### [PROBLEM DETAILS]
After reading the data below, copy out every line that contains the word "none".

### [SUPPLIED DATA]
________________________________________

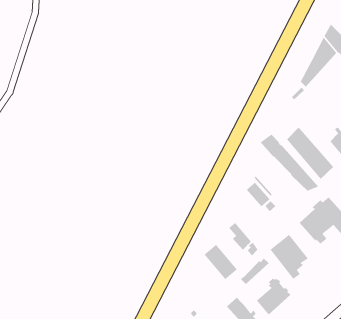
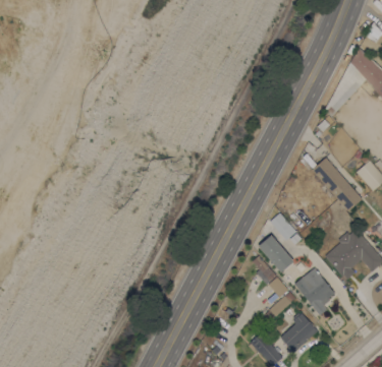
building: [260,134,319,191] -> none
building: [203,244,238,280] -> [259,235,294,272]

________________________________________

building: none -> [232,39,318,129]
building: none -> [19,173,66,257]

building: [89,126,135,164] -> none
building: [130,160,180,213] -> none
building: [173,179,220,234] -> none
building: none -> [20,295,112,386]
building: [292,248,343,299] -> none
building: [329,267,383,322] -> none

________________________________________

### [TASK SOLUTION]
building: [260,134,319,191] -> none
building: none -> [232,39,318,129]
building: none -> [19,173,66,257]
building: [89,126,135,164] -> none
building: [130,160,180,213] -> none
building: [173,179,220,234] -> none
building: none -> [20,295,112,386]
building: [292,248,343,299] -> none
building: [329,267,383,322] -> none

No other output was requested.